Work instructions:
Within the records below, how many lines hold the word "black"? Only the number should be returned.

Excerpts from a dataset

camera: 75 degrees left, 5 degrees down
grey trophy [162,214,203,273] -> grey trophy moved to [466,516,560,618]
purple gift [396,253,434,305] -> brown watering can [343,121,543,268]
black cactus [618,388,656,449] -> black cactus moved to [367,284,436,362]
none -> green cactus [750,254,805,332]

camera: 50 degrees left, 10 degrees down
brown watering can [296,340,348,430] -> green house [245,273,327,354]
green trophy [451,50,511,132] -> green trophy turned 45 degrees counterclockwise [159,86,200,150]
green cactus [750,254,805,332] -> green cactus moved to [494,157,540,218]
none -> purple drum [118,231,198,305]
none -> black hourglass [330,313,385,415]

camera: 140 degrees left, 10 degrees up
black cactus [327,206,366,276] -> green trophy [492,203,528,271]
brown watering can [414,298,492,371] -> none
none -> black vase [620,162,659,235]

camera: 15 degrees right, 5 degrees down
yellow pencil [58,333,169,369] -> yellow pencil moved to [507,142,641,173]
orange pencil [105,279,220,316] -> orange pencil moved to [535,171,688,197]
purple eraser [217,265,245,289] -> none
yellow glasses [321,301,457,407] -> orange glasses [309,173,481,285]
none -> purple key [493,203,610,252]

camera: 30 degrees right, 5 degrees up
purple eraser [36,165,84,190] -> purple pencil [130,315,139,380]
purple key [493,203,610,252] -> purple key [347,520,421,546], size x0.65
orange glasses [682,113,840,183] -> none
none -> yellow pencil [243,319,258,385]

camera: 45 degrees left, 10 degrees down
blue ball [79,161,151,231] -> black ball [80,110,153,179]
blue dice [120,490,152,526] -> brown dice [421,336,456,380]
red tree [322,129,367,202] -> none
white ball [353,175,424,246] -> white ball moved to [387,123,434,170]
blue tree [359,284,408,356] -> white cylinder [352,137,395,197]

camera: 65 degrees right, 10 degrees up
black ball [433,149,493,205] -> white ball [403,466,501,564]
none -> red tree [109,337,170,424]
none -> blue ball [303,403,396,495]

Response box:
6